**Work required:** Transcribe exactly everything in the data below from the line containing "camera: 95 degrees left, 10 degrees down" down to the line containing "(685, 135) = (194, 171): none -> purple lamp", both lines included and nothing further.

(Beginning of Material to process)

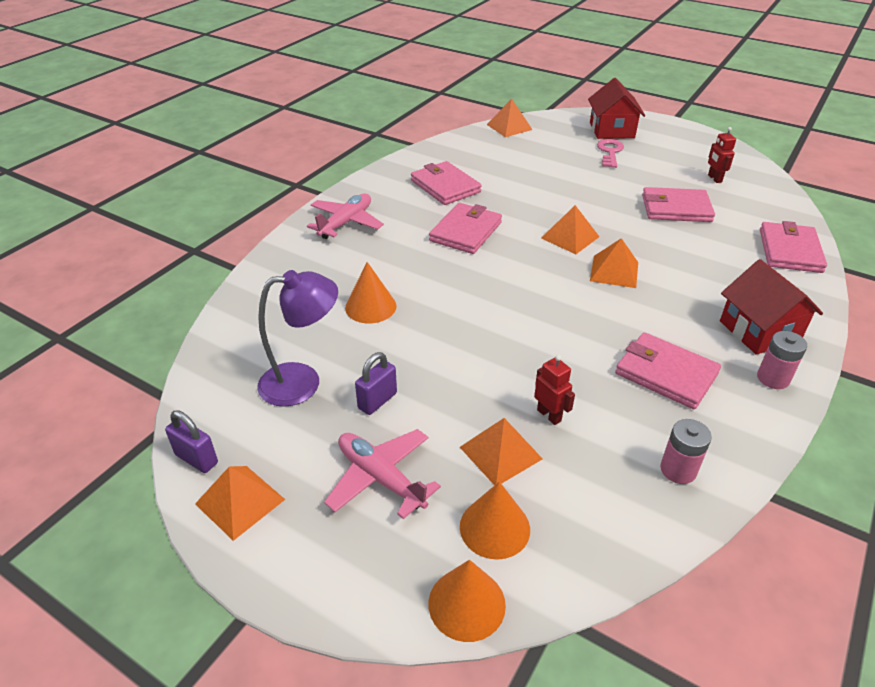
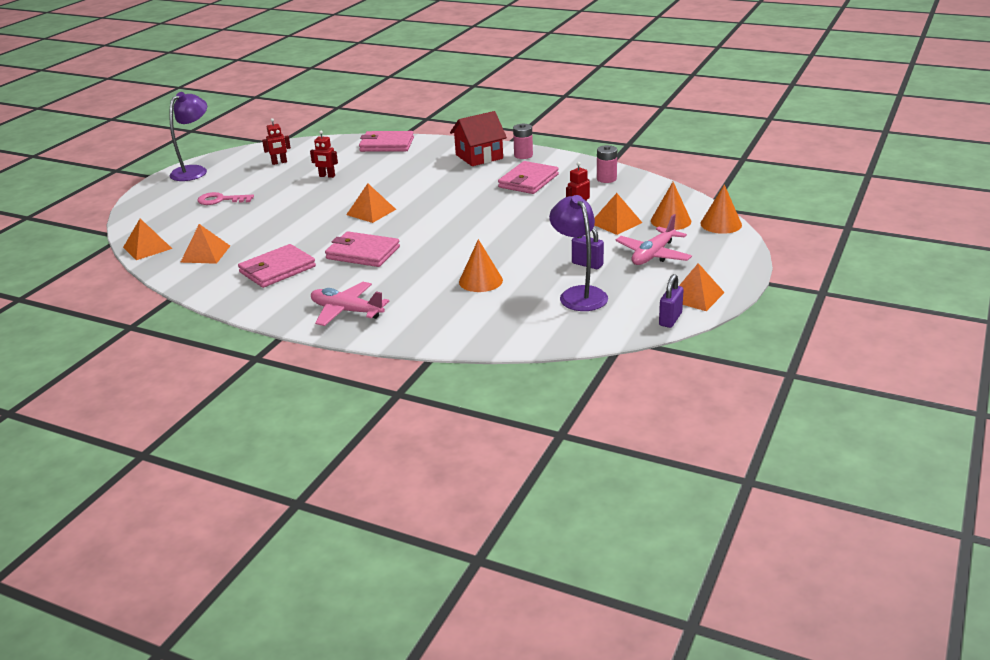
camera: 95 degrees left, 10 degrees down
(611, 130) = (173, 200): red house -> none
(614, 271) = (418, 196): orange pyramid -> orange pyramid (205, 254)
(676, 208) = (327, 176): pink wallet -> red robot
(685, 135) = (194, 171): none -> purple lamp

(End of Material to process)
(Beginning of Material to process)

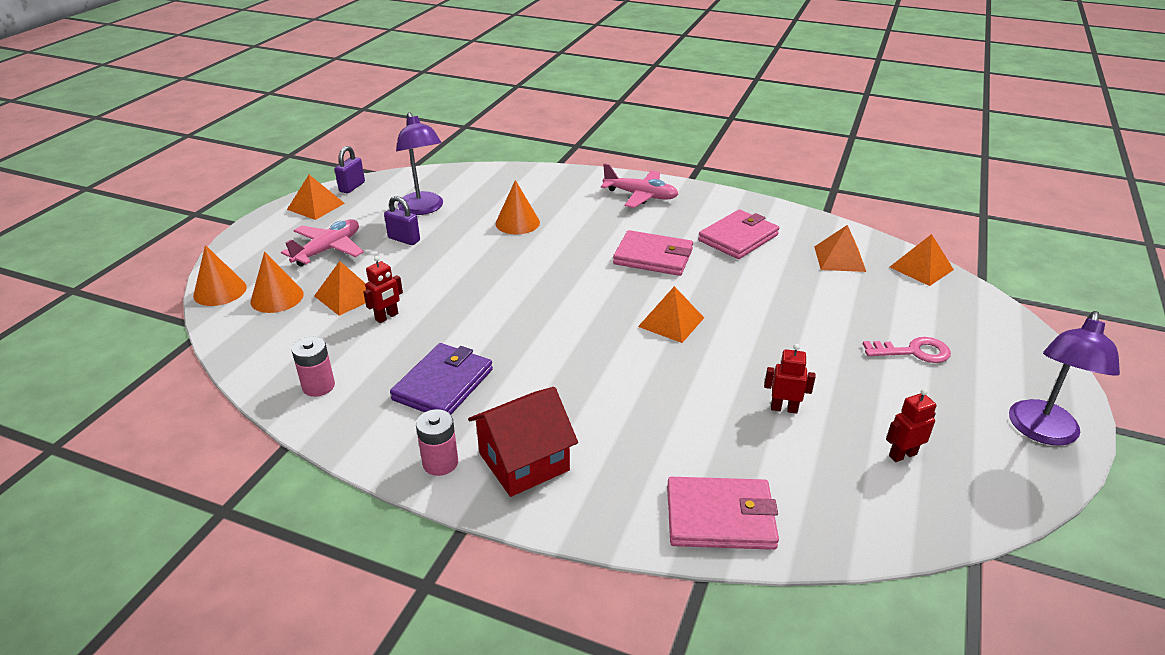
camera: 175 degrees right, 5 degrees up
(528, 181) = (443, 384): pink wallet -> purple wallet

(End of Material to process)

**Result for this exercise:**
camera: 95 degrees left, 10 degrees down
(611, 130) = (173, 200): red house -> none
(614, 271) = (418, 196): orange pyramid -> orange pyramid (205, 254)
(676, 208) = (327, 176): pink wallet -> red robot
(685, 135) = (194, 171): none -> purple lamp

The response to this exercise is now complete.